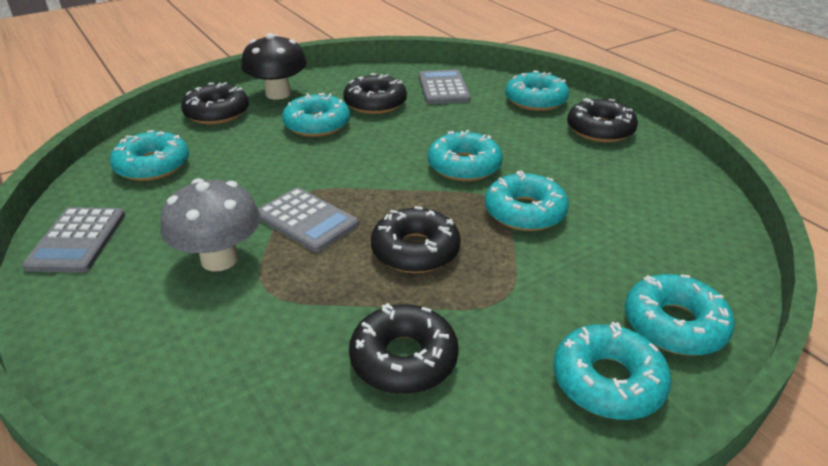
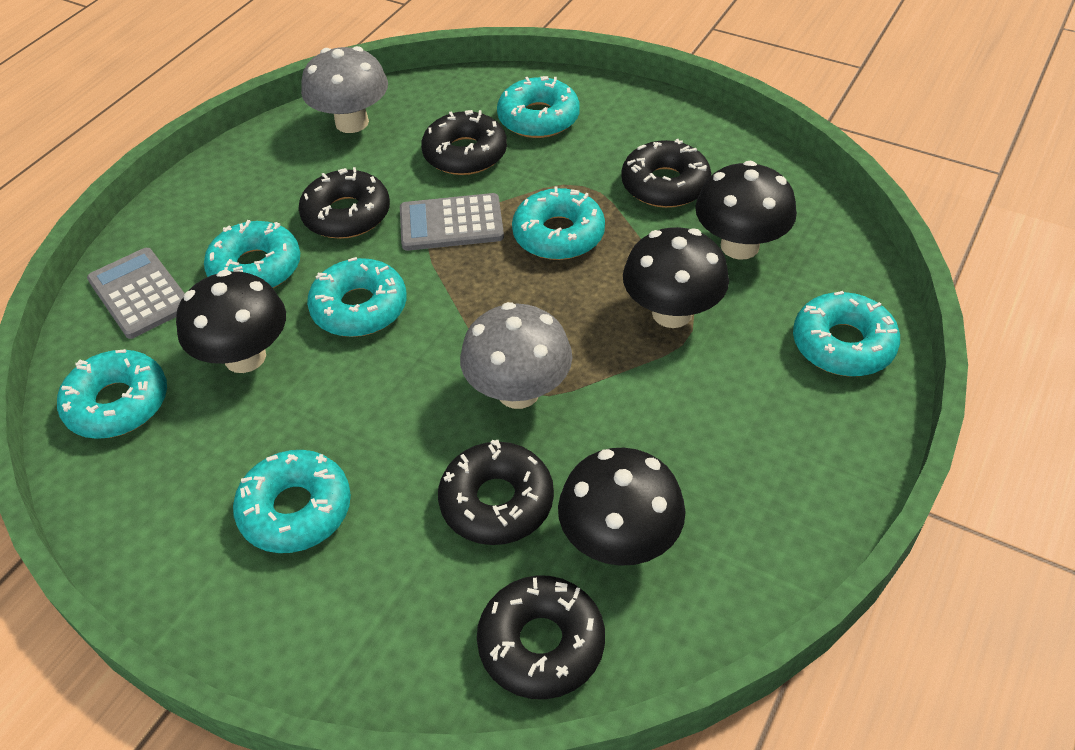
black mushroom: 1 -> 4
grey calculator: 3 -> 2
grey mushroom: 1 -> 2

----

== YOUR ASSIGNMENT ==
Find the string "grey" in the material above. Then copy each line that has it.

== YOUR RESPONSE ==
grey calculator: 3 -> 2
grey mushroom: 1 -> 2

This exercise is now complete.